▶ _TASK DIRECTIONS_
The required output is the line containing "yellow gift: [288,200,336,252]" and every line after it, transcribed exactly through the end of the data below.

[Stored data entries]
»»

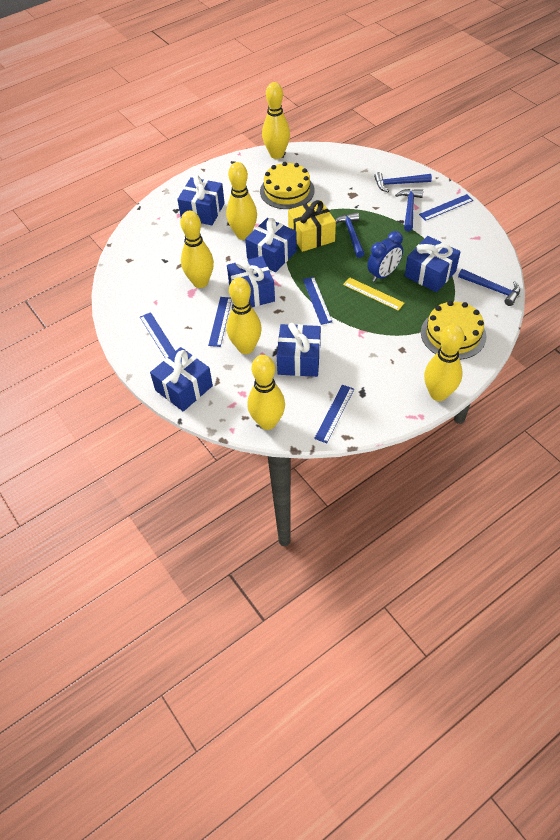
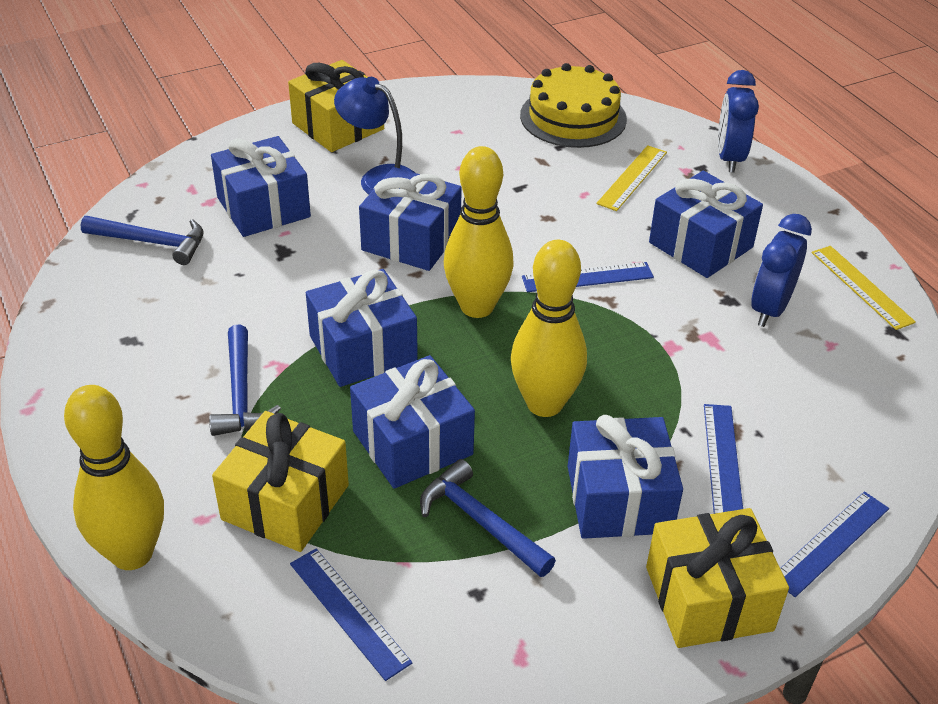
blue clock: [367,231,403,282] = 1 -> [718,70,759,172] [751,214,812,327] = 2
blue hammer: [335,212,365,258] [374,172,432,192] [395,189,423,231] [458,269,520,306] = 4 -> [81,216,203,265] [209,324,281,436] [420,459,556,577] = 3
blue lamp: none = 0 -> [334,77,415,194] = 1
blue ruler: [140,312,175,358] [208,297,232,347] [303,277,333,325] [314,385,354,443] [419,194,473,221] = 5 -> [290,549,413,681] [522,262,654,292] [704,404,743,514] [780,492,889,597] = 4
yellow bowling pin: [180,211,214,288] [226,162,257,240] [227,277,262,354] [247,355,285,430] [262,82,290,159] [424,324,465,401] = 6 -> [64,385,164,570] [444,146,514,318] [511,240,587,417] = 3
yellow cake: [260,162,315,209] [421,301,486,360] = 2 -> [520,63,627,148] = 1
yellow gift: [288,200,336,252] = 1 -> [212,411,349,552] [288,60,384,152] [646,508,789,648] = 3
yellow ruler: [343,277,404,311] = 1 -> [596,145,667,211] [812,246,916,330] = 2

««

▶ _TASK RESPONSE_
yellow gift: [288,200,336,252] = 1 -> [212,411,349,552] [288,60,384,152] [646,508,789,648] = 3
yellow ruler: [343,277,404,311] = 1 -> [596,145,667,211] [812,246,916,330] = 2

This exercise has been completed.